[Image change detection data]
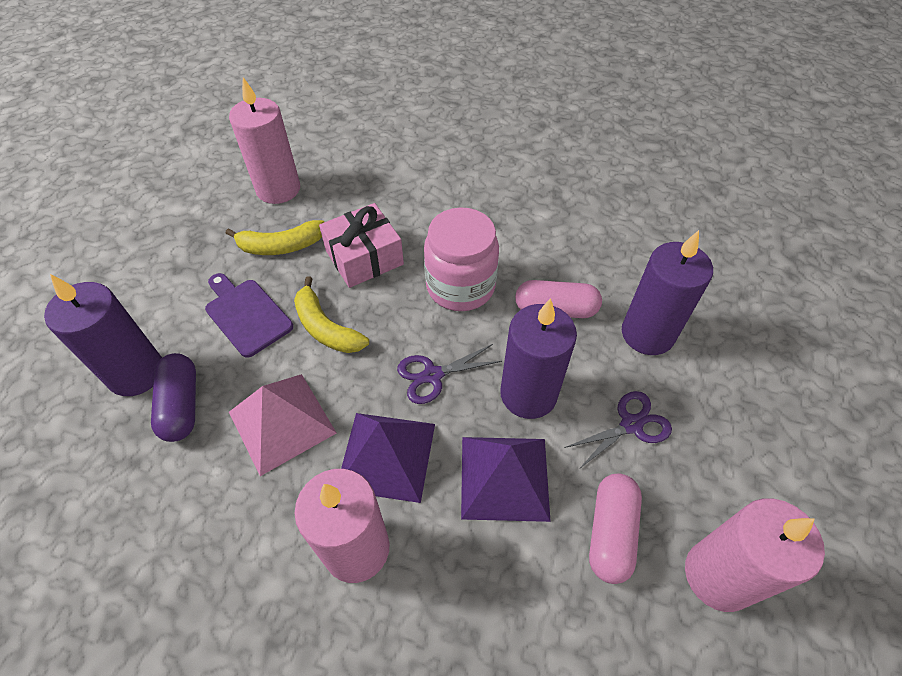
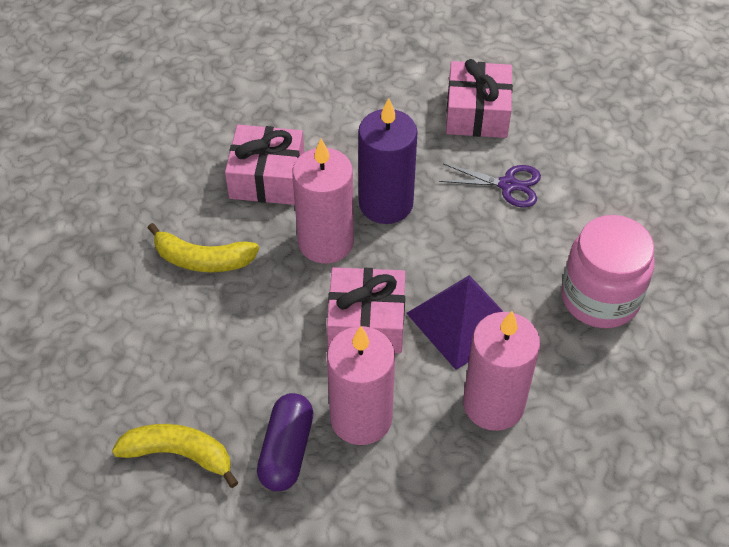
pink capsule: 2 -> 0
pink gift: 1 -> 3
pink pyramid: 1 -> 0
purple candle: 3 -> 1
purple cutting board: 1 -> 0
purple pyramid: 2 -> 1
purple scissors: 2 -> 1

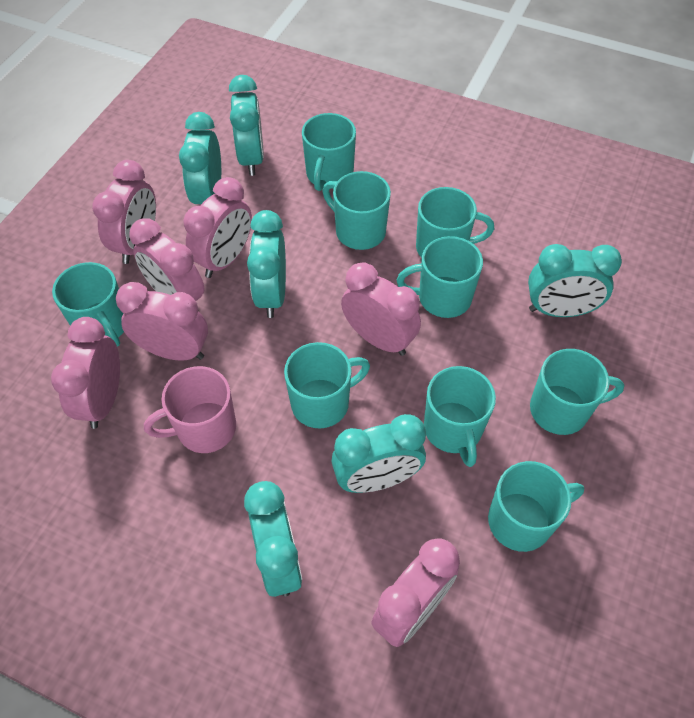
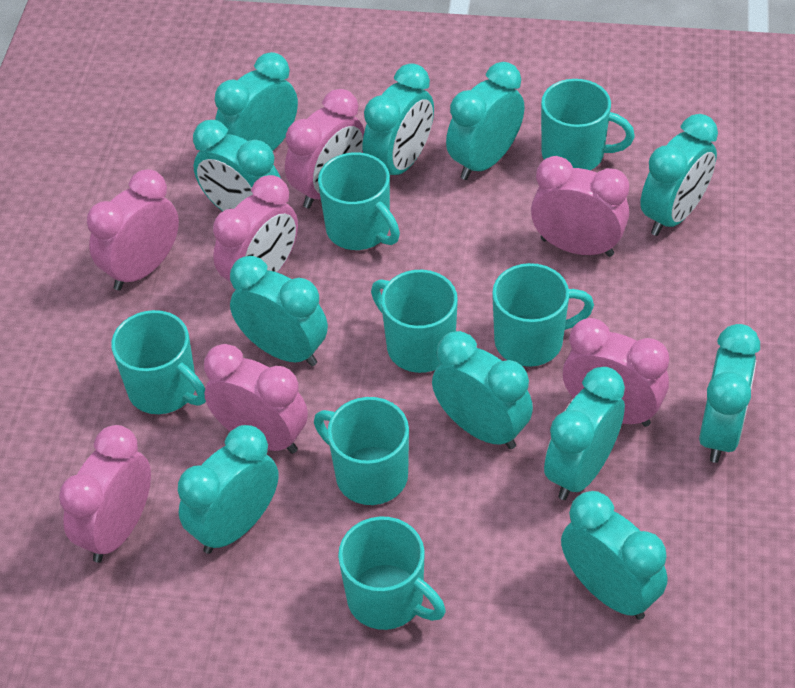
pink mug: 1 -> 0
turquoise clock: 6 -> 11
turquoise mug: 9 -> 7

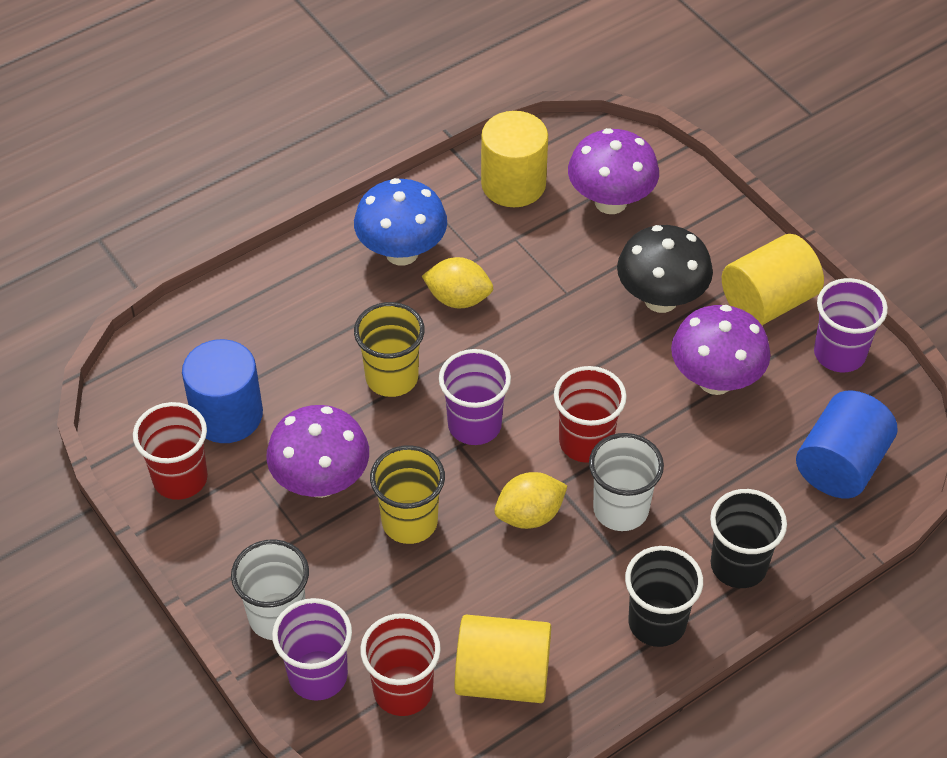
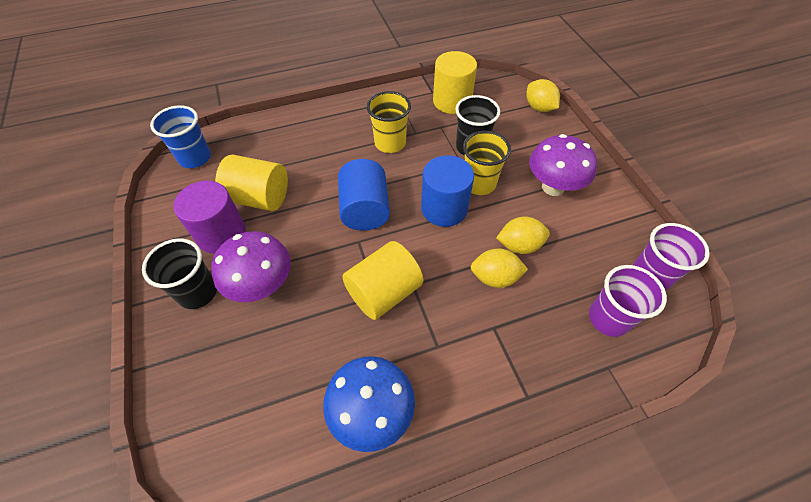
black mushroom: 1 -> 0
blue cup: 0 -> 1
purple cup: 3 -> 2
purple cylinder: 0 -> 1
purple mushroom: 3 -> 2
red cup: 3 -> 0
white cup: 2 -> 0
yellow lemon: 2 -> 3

== PROBLEM ==
All entries should be given again exactly, except that pictures are to be excluded.

== SOLUTION FOR THIS PROBLEM ==
pink capsule: 2 -> 0
pink gift: 1 -> 3
pink pyramid: 1 -> 0
purple candle: 3 -> 1
purple cutting board: 1 -> 0
purple pyramid: 2 -> 1
purple scissors: 2 -> 1

pink mug: 1 -> 0
turquoise clock: 6 -> 11
turquoise mug: 9 -> 7

black mushroom: 1 -> 0
blue cup: 0 -> 1
purple cup: 3 -> 2
purple cylinder: 0 -> 1
purple mushroom: 3 -> 2
red cup: 3 -> 0
white cup: 2 -> 0
yellow lemon: 2 -> 3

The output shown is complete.